*AVAILABLE DATA*:

*** Block opens ***

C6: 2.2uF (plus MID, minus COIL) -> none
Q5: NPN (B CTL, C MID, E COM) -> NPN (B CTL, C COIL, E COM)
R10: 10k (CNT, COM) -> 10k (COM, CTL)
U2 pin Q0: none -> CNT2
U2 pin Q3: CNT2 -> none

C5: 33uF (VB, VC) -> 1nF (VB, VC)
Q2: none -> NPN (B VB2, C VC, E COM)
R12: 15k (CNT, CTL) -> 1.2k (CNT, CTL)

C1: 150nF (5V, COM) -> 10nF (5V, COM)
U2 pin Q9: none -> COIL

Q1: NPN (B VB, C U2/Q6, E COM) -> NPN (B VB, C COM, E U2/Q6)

*** Block closes ***

Write out exactly the lines from the line holding "U2 pin Q9: none -> COIL" through the last line of the data, and nothing besides those lines.

U2 pin Q9: none -> COIL

Q1: NPN (B VB, C U2/Q6, E COM) -> NPN (B VB, C COM, E U2/Q6)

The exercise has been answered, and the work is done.